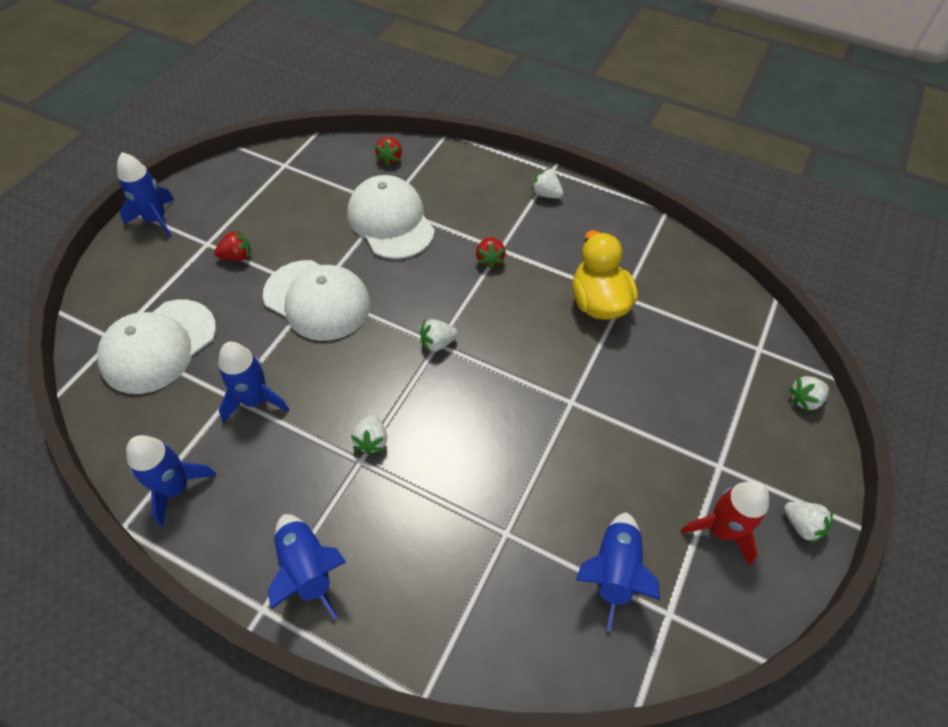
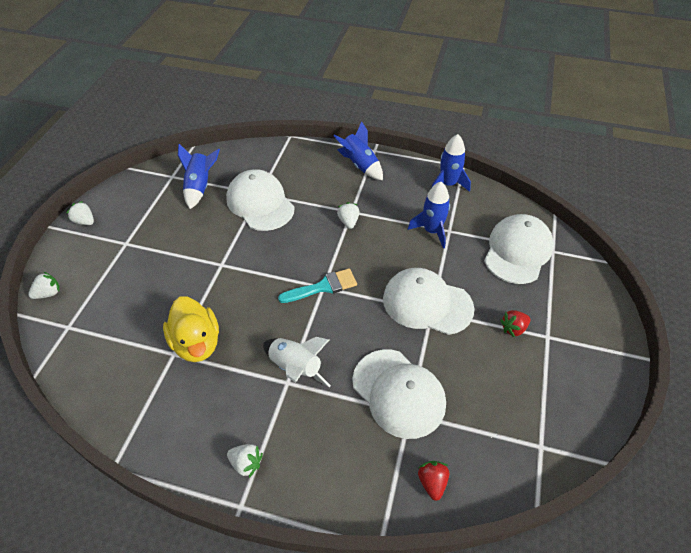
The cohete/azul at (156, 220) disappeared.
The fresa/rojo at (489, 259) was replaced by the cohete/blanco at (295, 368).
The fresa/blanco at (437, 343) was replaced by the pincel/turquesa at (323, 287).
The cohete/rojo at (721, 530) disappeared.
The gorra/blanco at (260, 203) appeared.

------------

— Work task —
Everything in the data except the pictures needs to be written out exactly.

— Response —
The cohete/azul at (156, 220) disappeared.
The fresa/rojo at (489, 259) was replaced by the cohete/blanco at (295, 368).
The fresa/blanco at (437, 343) was replaced by the pincel/turquesa at (323, 287).
The cohete/rojo at (721, 530) disappeared.
The gorra/blanco at (260, 203) appeared.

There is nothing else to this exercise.